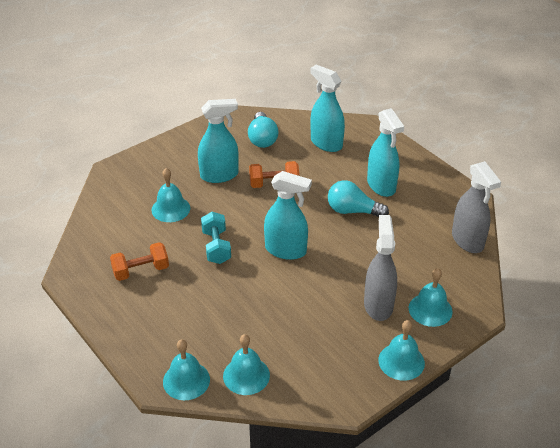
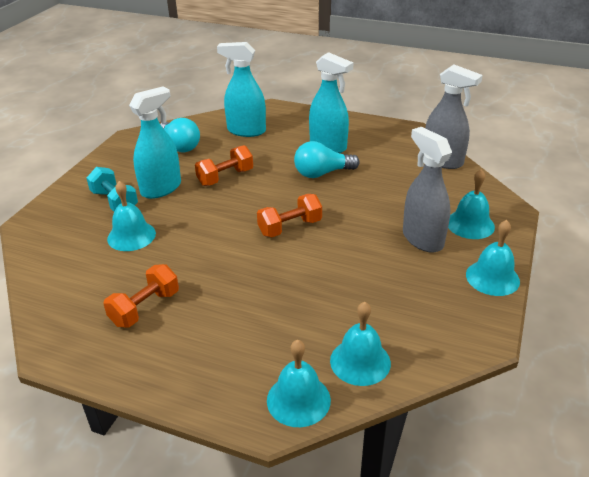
camera: 30 degrees left, 5 degrees down
(216, 247) = (214, 251): turquoise dumbbell -> turquoise dumbbell (114, 201)
(286, 250) = (290, 227): turquoise spray bottle -> orange dumbbell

| Task instructions |
Output the full material exactly as given, without its pictures.

| Response area |
camera: 30 degrees left, 5 degrees down
(216, 247) = (214, 251): turquoise dumbbell -> turquoise dumbbell (114, 201)
(286, 250) = (290, 227): turquoise spray bottle -> orange dumbbell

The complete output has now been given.